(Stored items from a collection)
%%

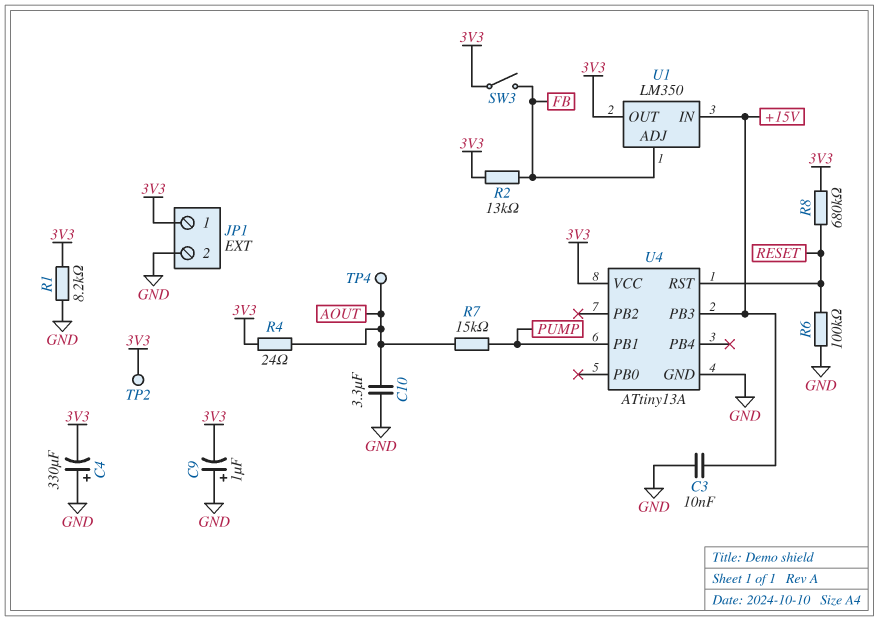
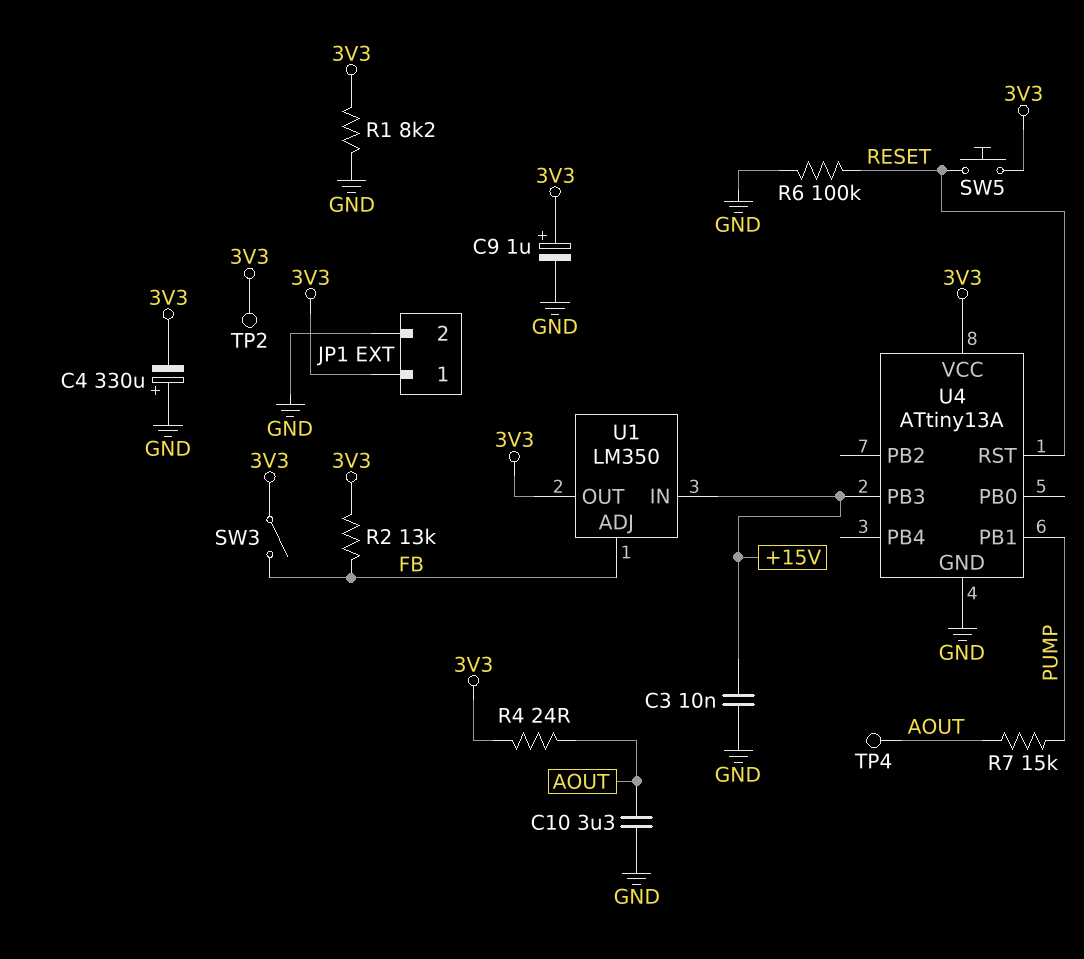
C9: 1uF (plus GND, minus 3V3) -> 1uF (plus 3V3, minus GND)
R8: 680k (3V3, RESET) -> none
SW5: none -> button (3V3, RESET)

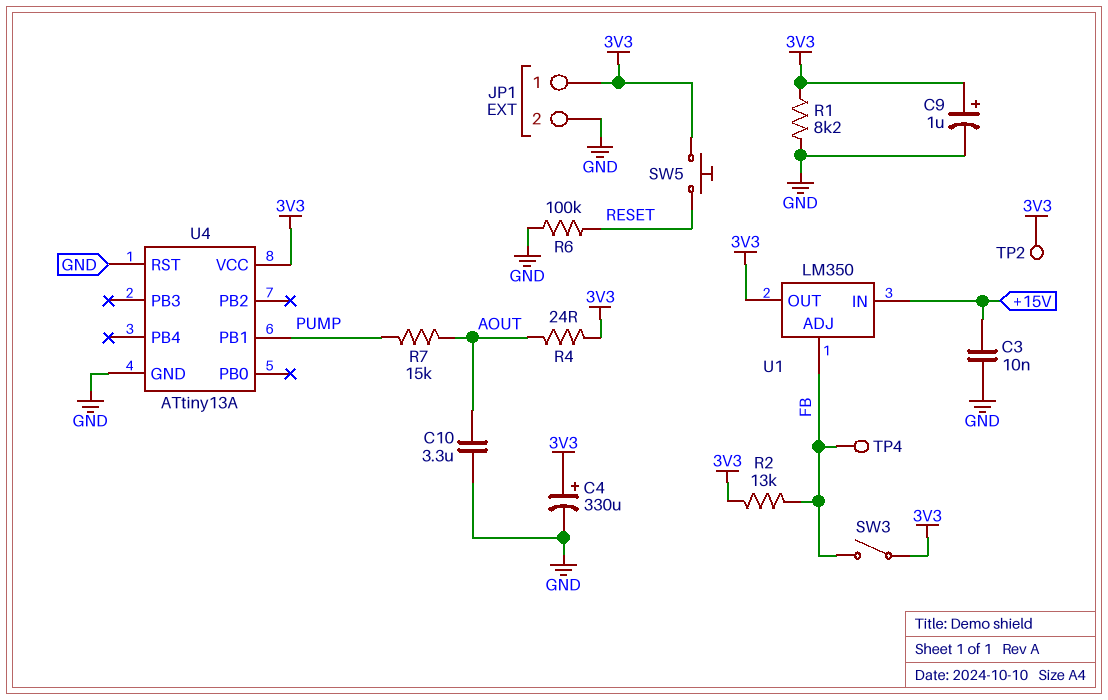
C4: 330uF (plus GND, minus 3V3) -> 330uF (plus 3V3, minus GND)
TP4: test point (AOUT) -> test point (FB)
U4 pin PB3: +15V -> none
U4 pin RST: RESET -> GND

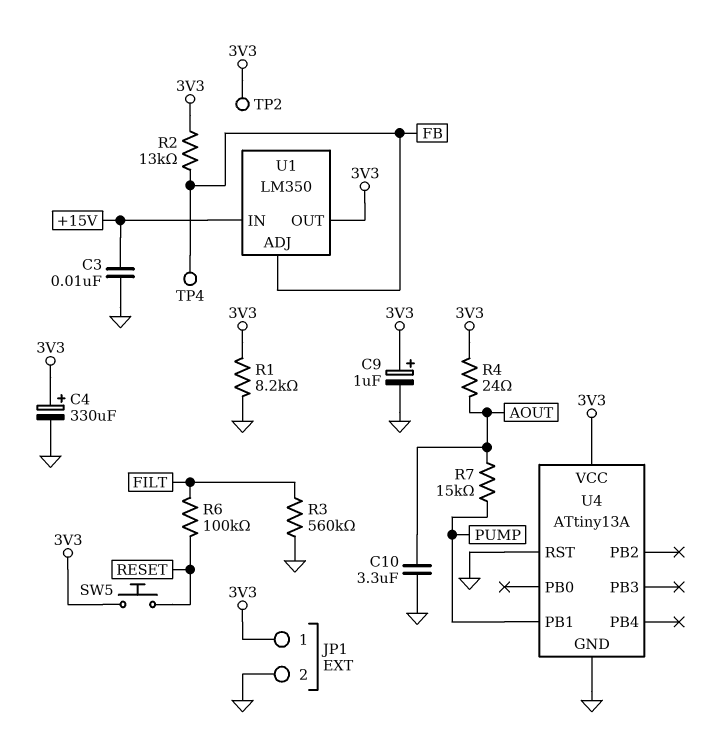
R3: none -> 560k (FILT, GND)
R6: 100k (GND, RESET) -> 100k (FILT, RESET)
SW3: switch (3V3, FB) -> none

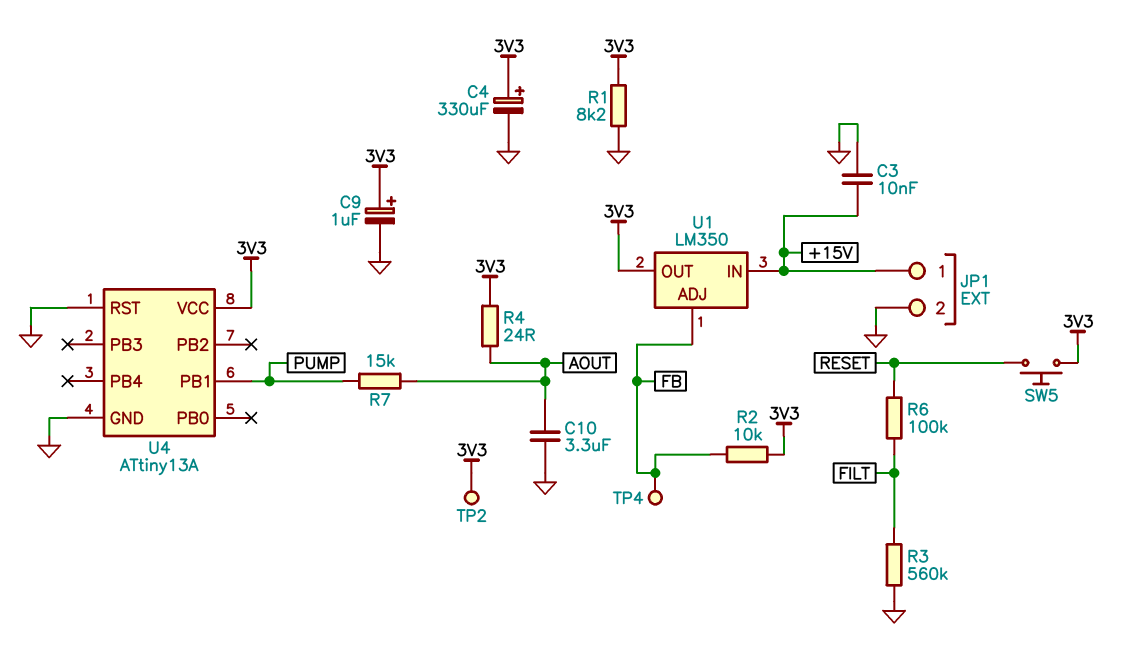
JP1 pin 1: 3V3 -> +15V
R2: 13k (3V3, FB) -> 10k (3V3, FB)

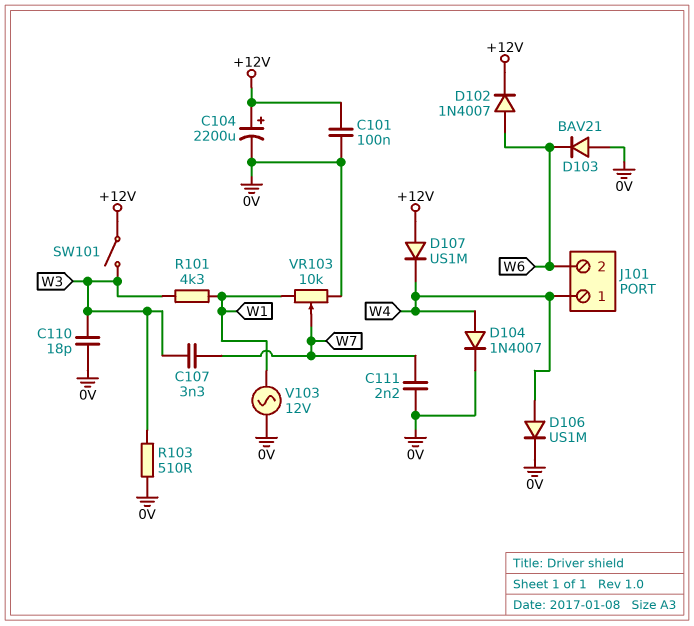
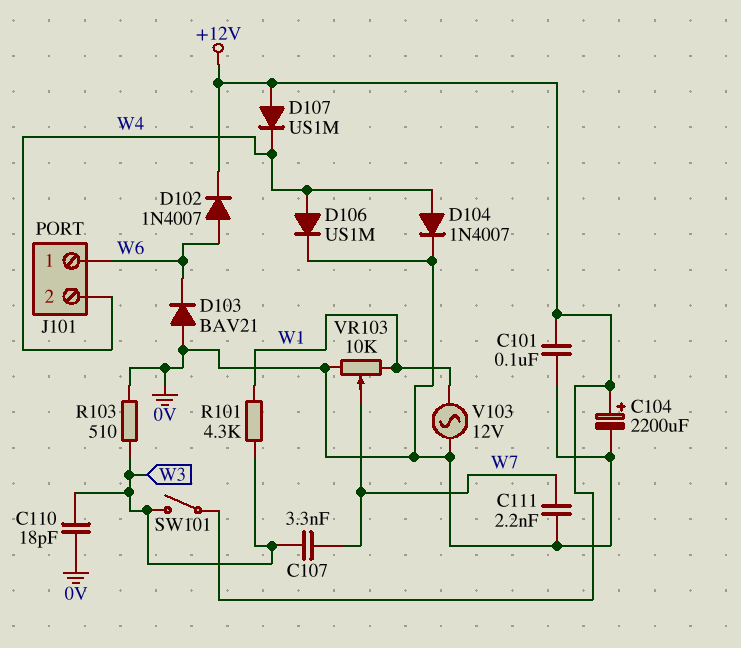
J101 pin 1: W4 -> W6
J101 pin 2: W6 -> W4

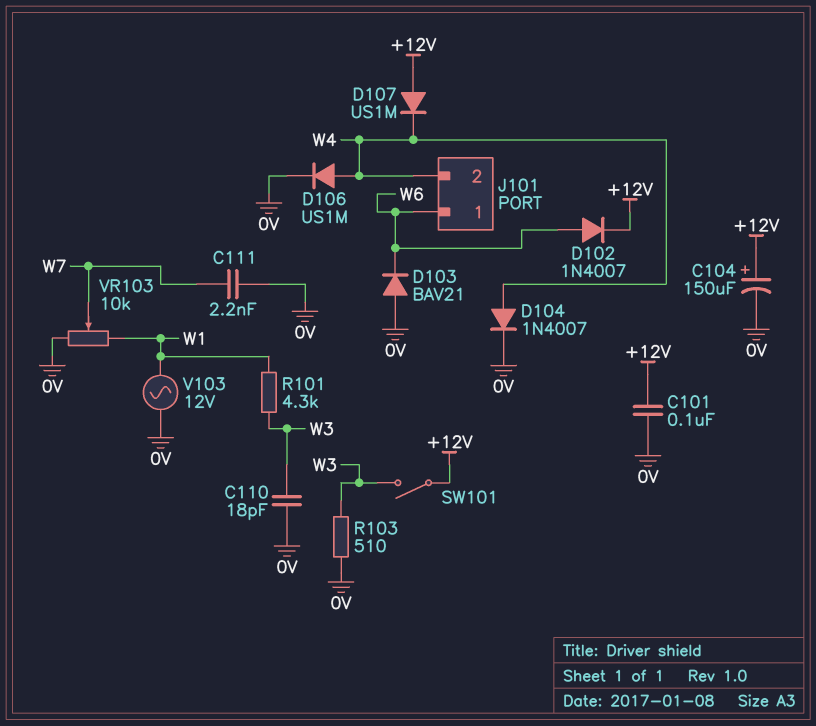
C104: 2200uF (plus +12V, minus 0V) -> 150uF (plus +12V, minus 0V)
C107: 3.3nF (W3, W7) -> none

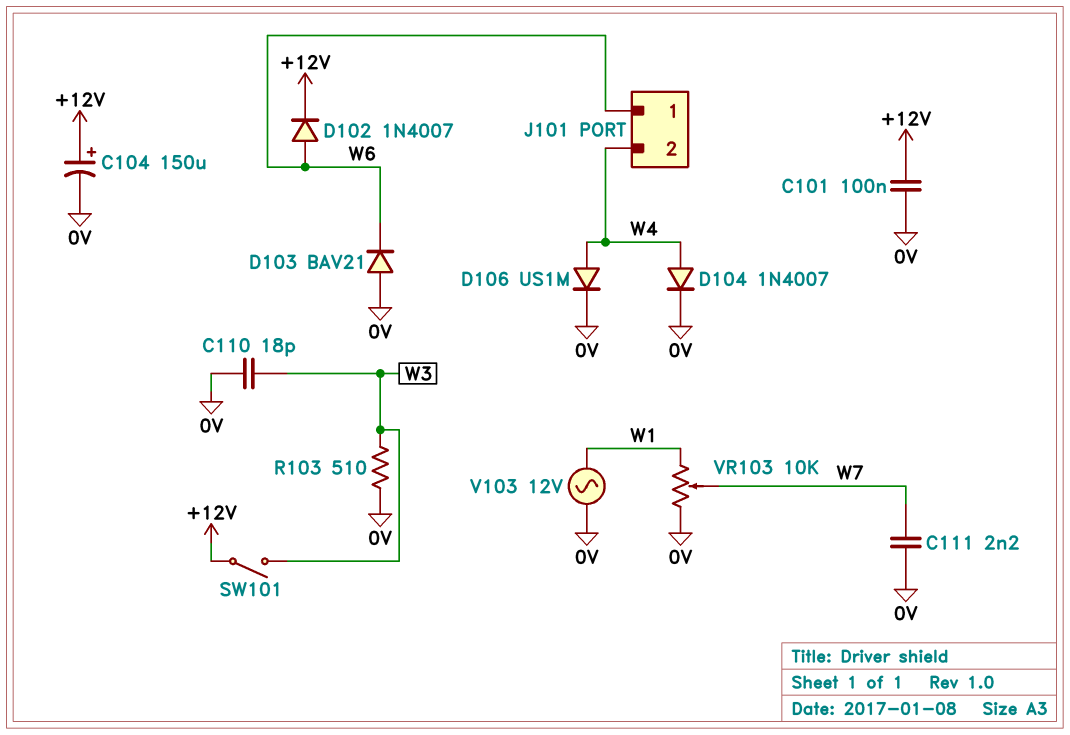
D107: diode US1M (A +12V, K W4) -> none
R101: 4.3k (W1, W3) -> none

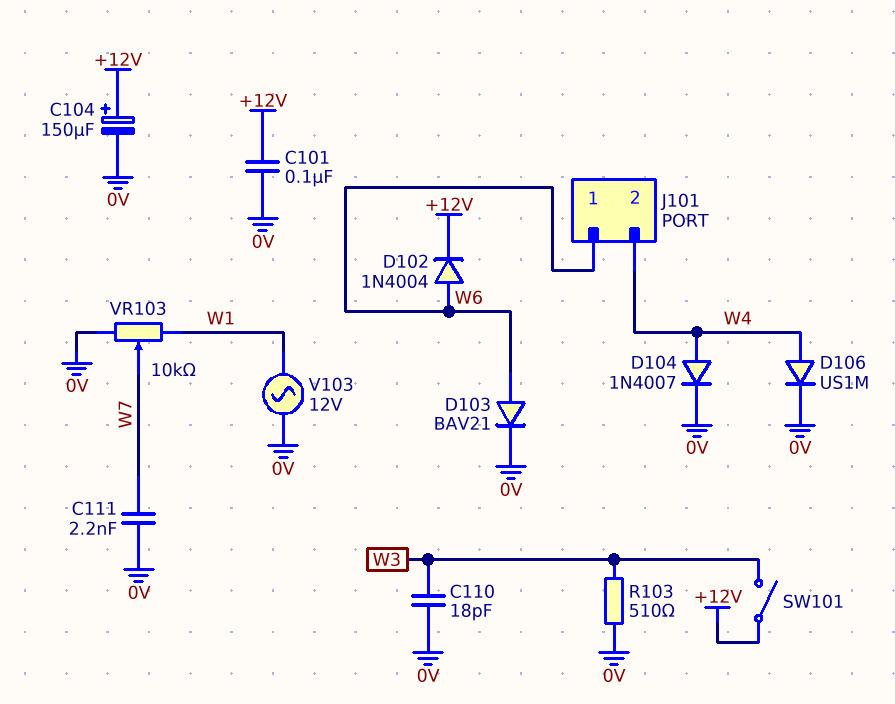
D102: diode 1N4007 (A W6, K +12V) -> diode 1N4004 (A W6, K +12V)
D103: diode BAV21 (A 0V, K W6) -> diode BAV21 (A W6, K 0V)

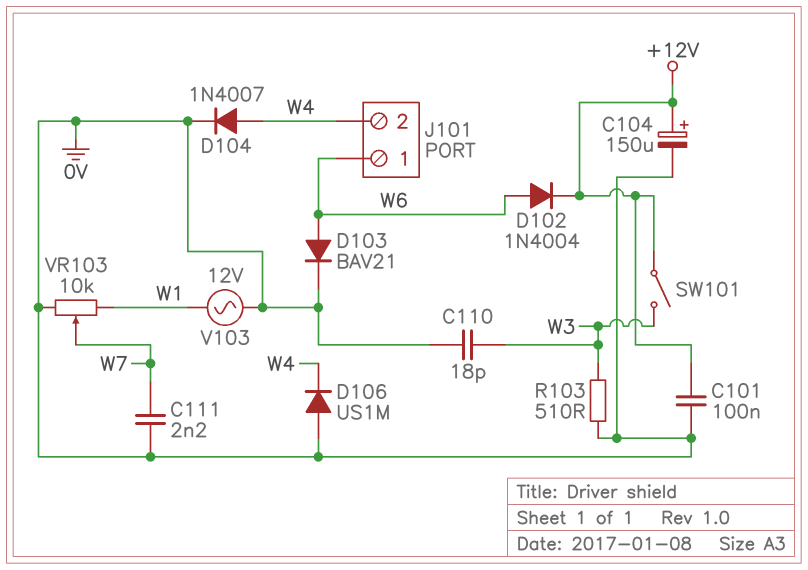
D106: diode US1M (A W4, K 0V) -> diode US1M (A 0V, K W4)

%%

Your answer must be an exact copy of the data above, minus its pictures.

EXERCISE OUTPUT:
C9: 1uF (plus GND, minus 3V3) -> 1uF (plus 3V3, minus GND)
R8: 680k (3V3, RESET) -> none
SW5: none -> button (3V3, RESET)

C4: 330uF (plus GND, minus 3V3) -> 330uF (plus 3V3, minus GND)
TP4: test point (AOUT) -> test point (FB)
U4 pin PB3: +15V -> none
U4 pin RST: RESET -> GND

R3: none -> 560k (FILT, GND)
R6: 100k (GND, RESET) -> 100k (FILT, RESET)
SW3: switch (3V3, FB) -> none

JP1 pin 1: 3V3 -> +15V
R2: 13k (3V3, FB) -> 10k (3V3, FB)

J101 pin 1: W4 -> W6
J101 pin 2: W6 -> W4

C104: 2200uF (plus +12V, minus 0V) -> 150uF (plus +12V, minus 0V)
C107: 3.3nF (W3, W7) -> none

D107: diode US1M (A +12V, K W4) -> none
R101: 4.3k (W1, W3) -> none

D102: diode 1N4007 (A W6, K +12V) -> diode 1N4004 (A W6, K +12V)
D103: diode BAV21 (A 0V, K W6) -> diode BAV21 (A W6, K 0V)

D106: diode US1M (A W4, K 0V) -> diode US1M (A 0V, K W4)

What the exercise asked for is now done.